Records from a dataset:
══════════

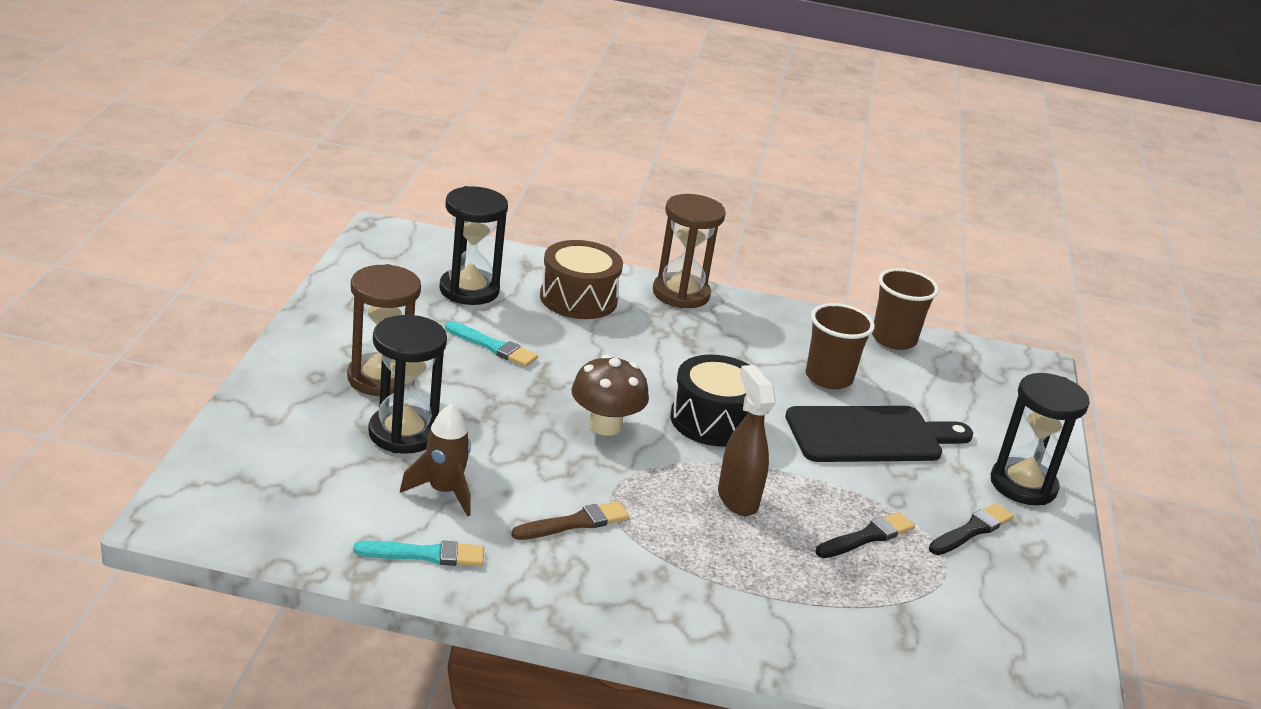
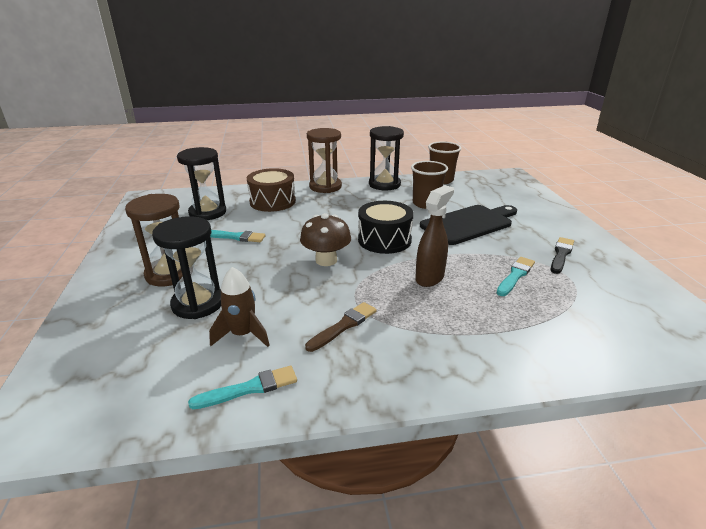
camera: 15 degrees left, 0 degrees up
(737, 499) = (430, 278): brown spray bottle -> brown spray bottle turned 75 degrees clockwise
(867, 537) = (515, 276): black brush -> turquoise brush
(1023, 485) = (560, 225): black hourglass -> black hourglass (384, 184)

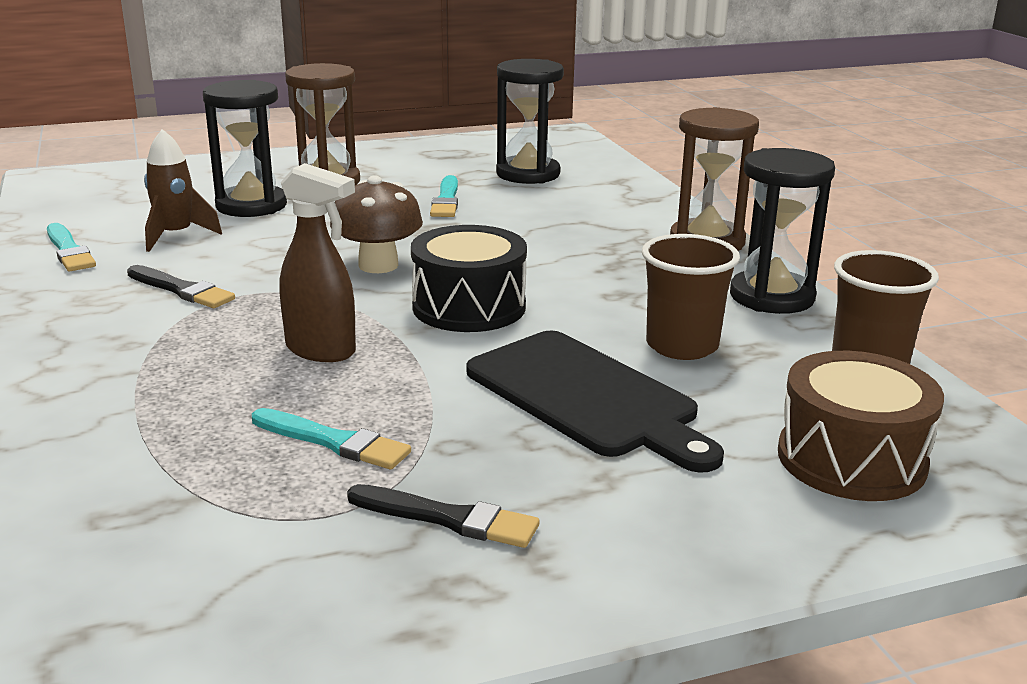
camera: 80 degrees right, 5 degrees down
(272, 201) = (599, 208): brown drum -> brown drum (851, 459)
(343, 326) = (182, 290): brown brush -> black brush

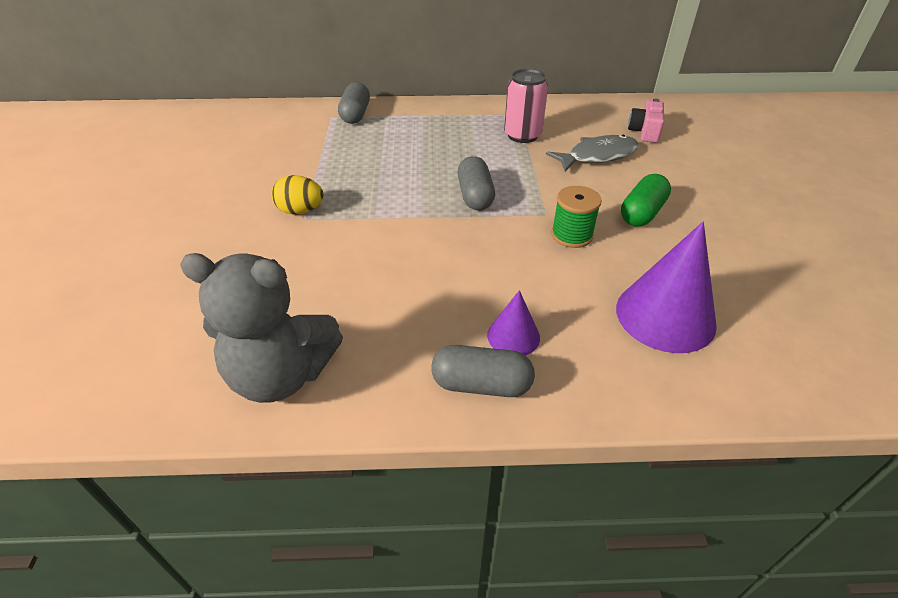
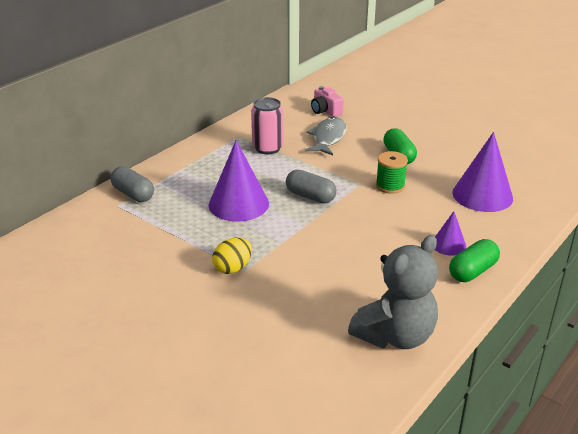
camera: 50 degrees left, 10 degrees down
(407, 165) = (238, 204): none -> purple cone
(481, 384) = (472, 271): grey capsule -> green capsule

══════════

Working through the data above, find every line holding "brown" and copy it.

◆ WRITTEN ANSWER ◆
(737, 499) = (430, 278): brown spray bottle -> brown spray bottle turned 75 degrees clockwise
(272, 201) = (599, 208): brown drum -> brown drum (851, 459)
(343, 326) = (182, 290): brown brush -> black brush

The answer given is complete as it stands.